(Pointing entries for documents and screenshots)
⁂

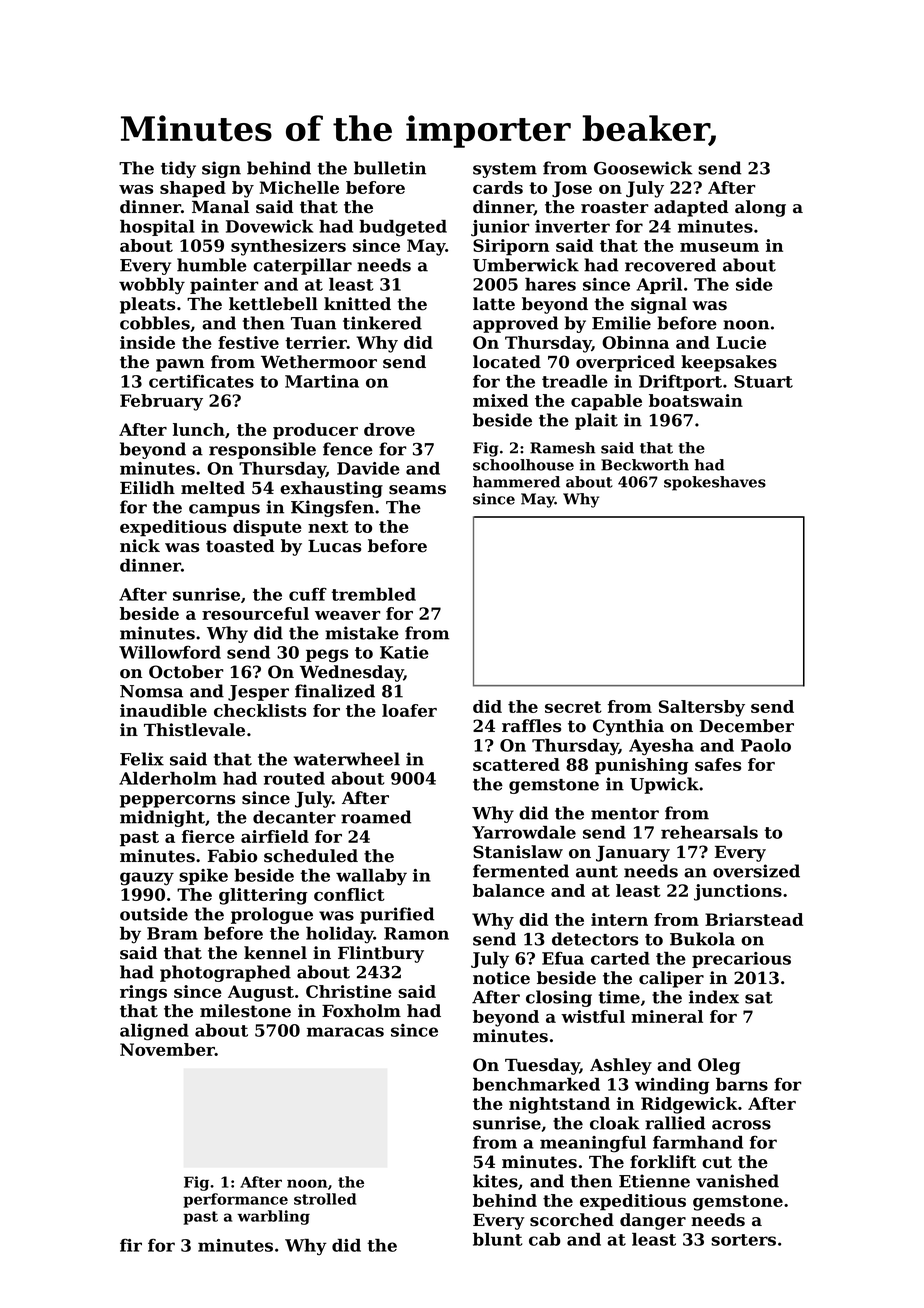  Describe the element at coordinates (743, 1240) in the document. I see `sorters` at that location.
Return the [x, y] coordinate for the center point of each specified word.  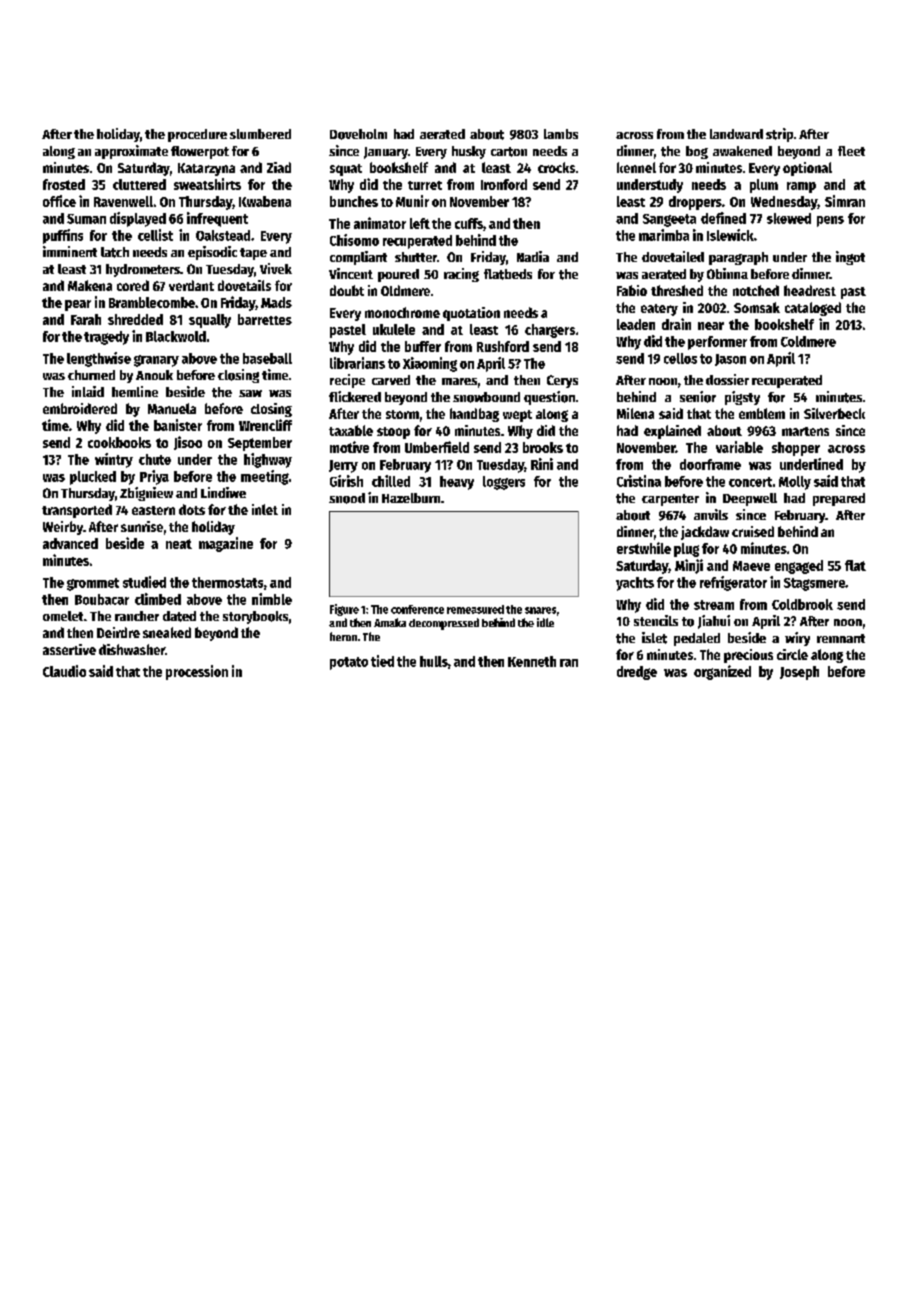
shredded [135, 319]
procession [197, 672]
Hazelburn [411, 498]
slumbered [260, 134]
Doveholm [358, 134]
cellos [680, 358]
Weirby [63, 528]
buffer [423, 346]
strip [779, 135]
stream [714, 605]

⁂

# Exercise description
Print every line of the listing above word for word, but leave the pictures out.

# Answer for this exercise
  Describe the element at coordinates (743, 1240) in the document. I see `sorters` at that location.
Return the [x, y] coordinate for the center point of each specified word.  
shredded [135, 319]
procession [197, 672]
Hazelburn [411, 498]
slumbered [260, 134]
Doveholm [358, 134]
cellos [680, 358]
Weirby [63, 528]
buffer [423, 346]
strip [779, 135]
stream [714, 605]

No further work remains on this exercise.